AIM OF THE EXERCISE:
Excluding pictures, give the entries again exactly as they appear.
START EXTRACTED DATA
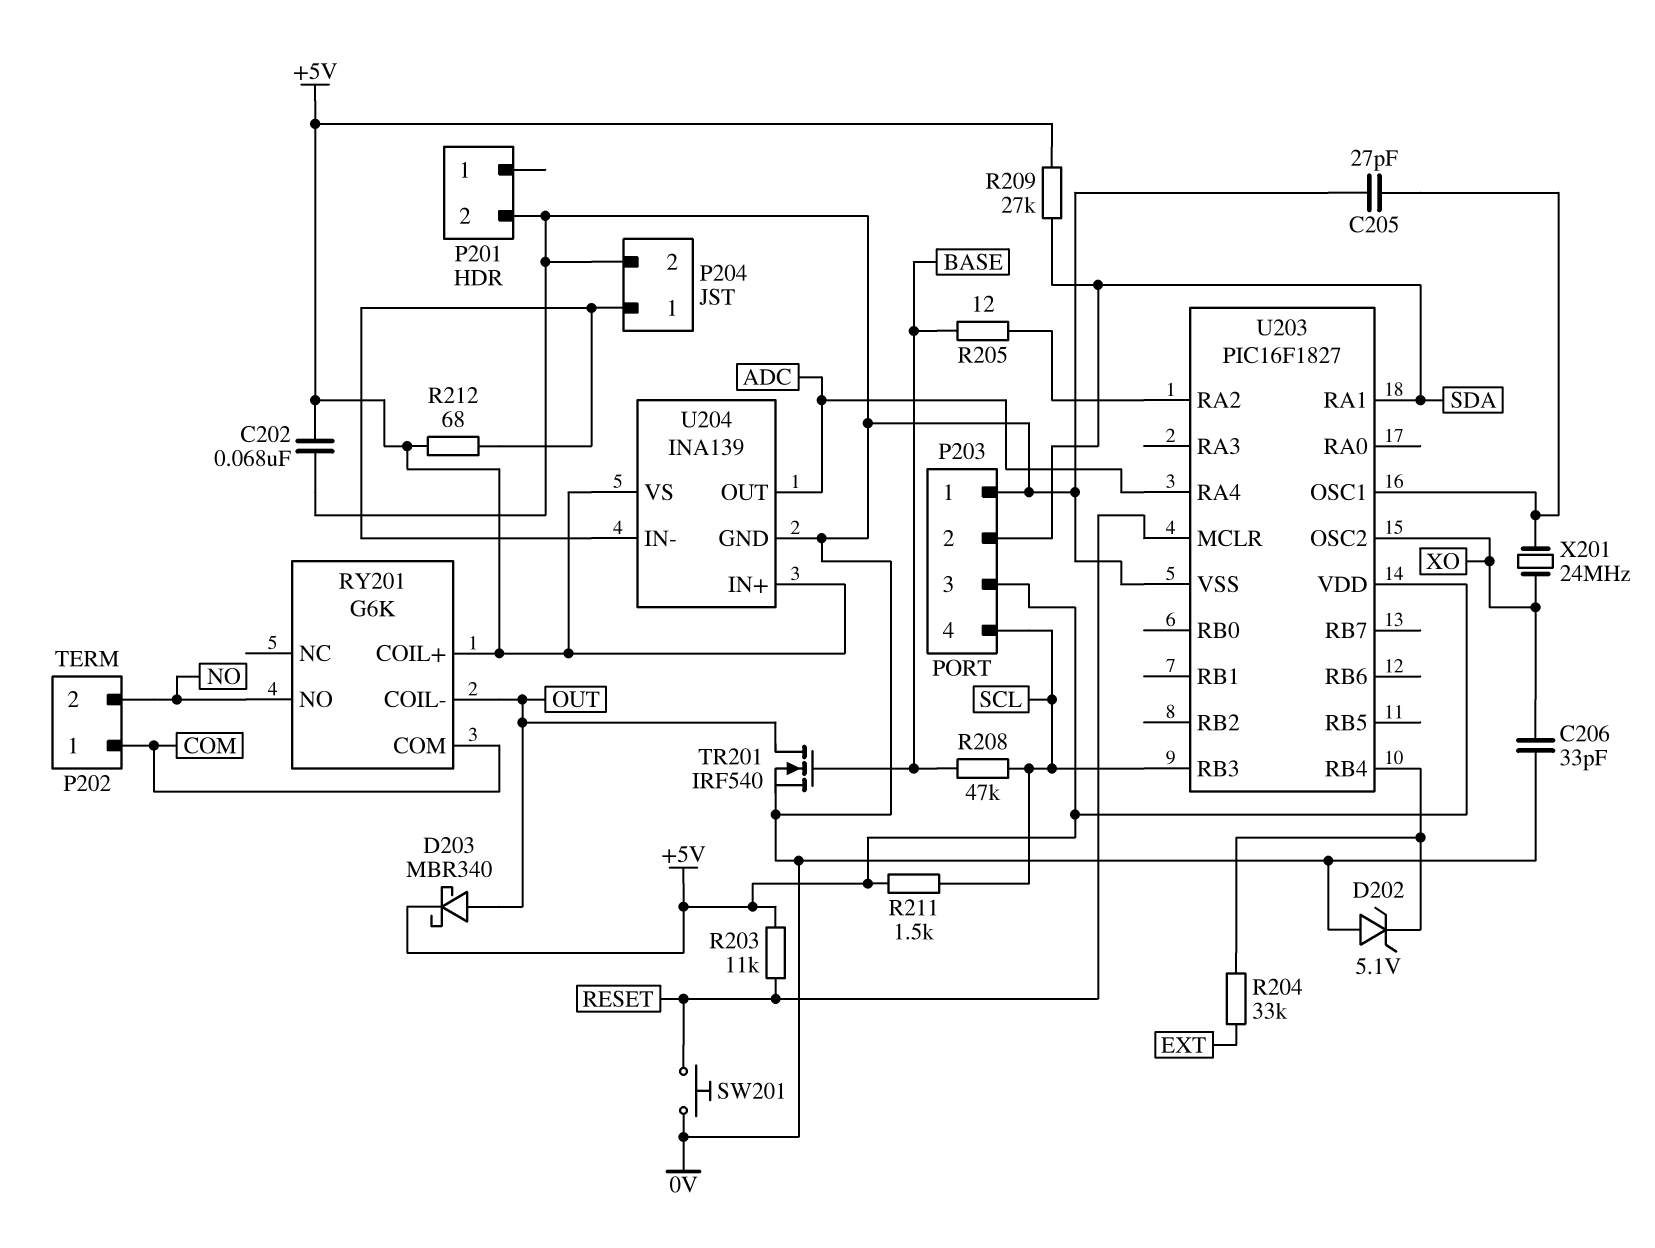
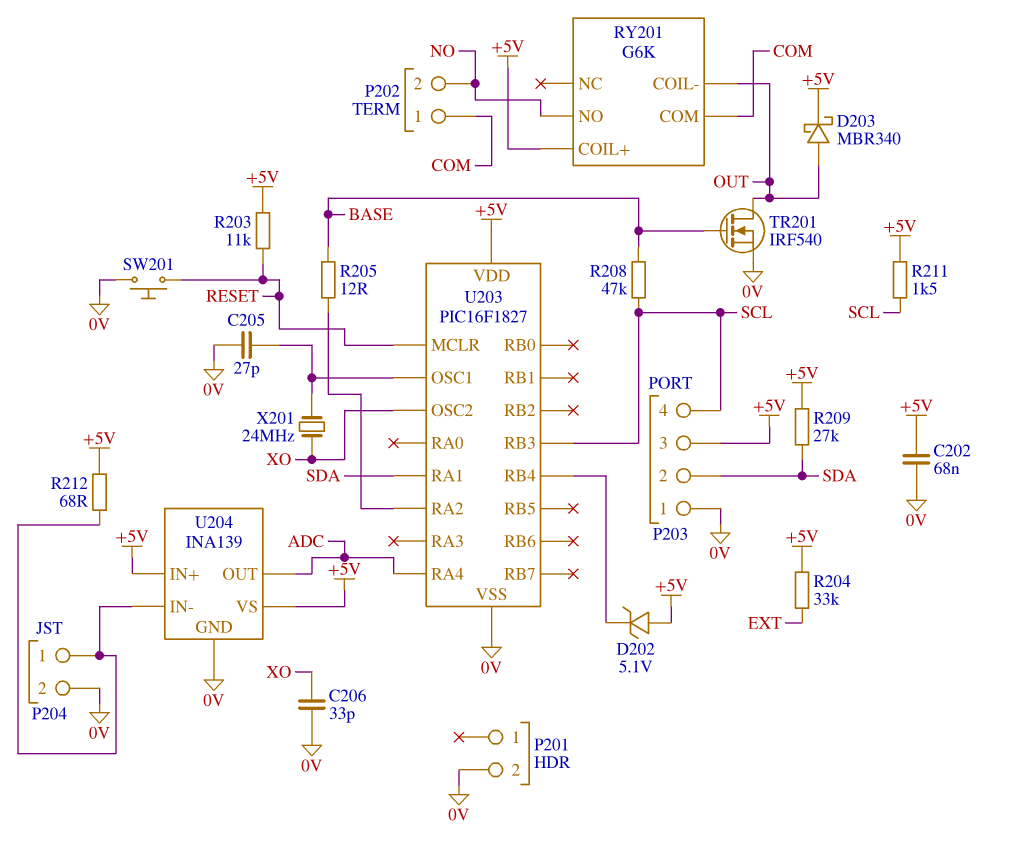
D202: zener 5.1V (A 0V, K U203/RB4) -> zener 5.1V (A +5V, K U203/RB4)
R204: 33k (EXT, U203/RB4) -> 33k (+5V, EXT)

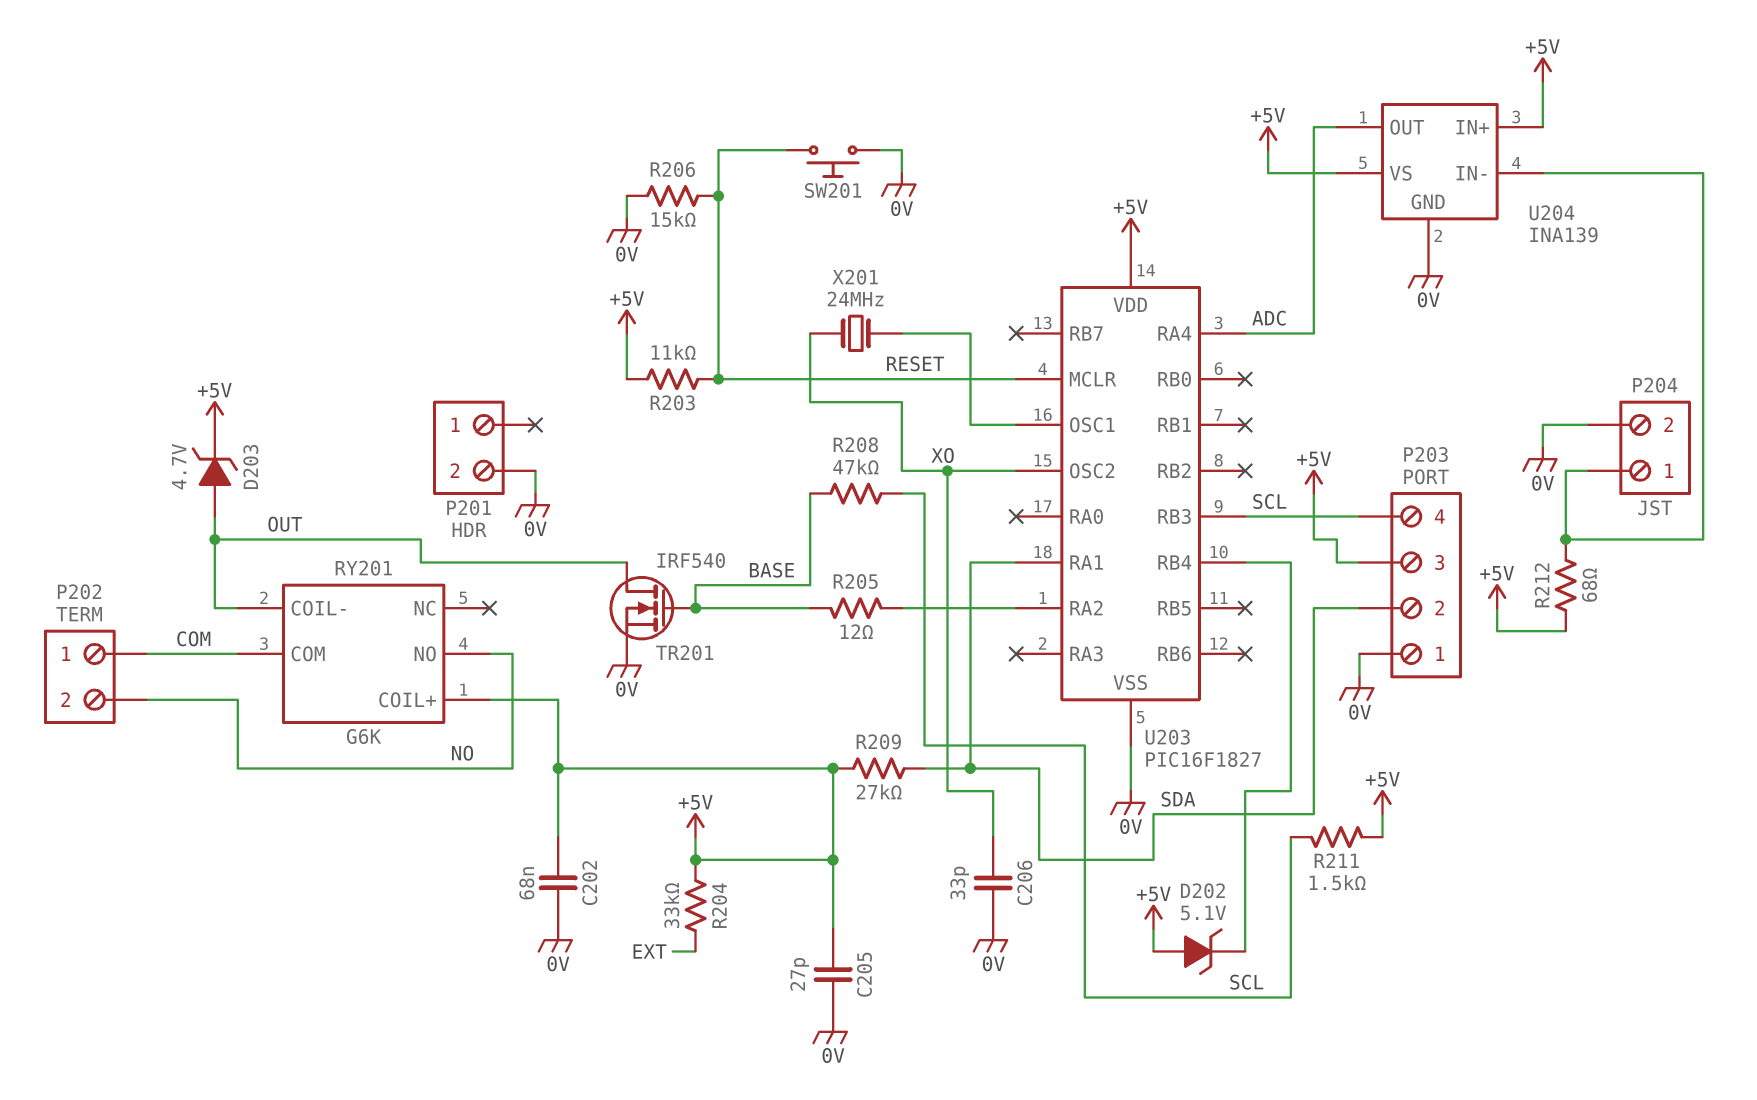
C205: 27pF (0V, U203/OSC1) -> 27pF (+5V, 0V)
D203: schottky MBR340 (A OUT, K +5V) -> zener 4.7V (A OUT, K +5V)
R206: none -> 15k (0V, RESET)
END EXTRACTED DATA
SOLUTION TO THE EXERCISE:
D202: zener 5.1V (A 0V, K U203/RB4) -> zener 5.1V (A +5V, K U203/RB4)
R204: 33k (EXT, U203/RB4) -> 33k (+5V, EXT)

C205: 27pF (0V, U203/OSC1) -> 27pF (+5V, 0V)
D203: schottky MBR340 (A OUT, K +5V) -> zener 4.7V (A OUT, K +5V)
R206: none -> 15k (0V, RESET)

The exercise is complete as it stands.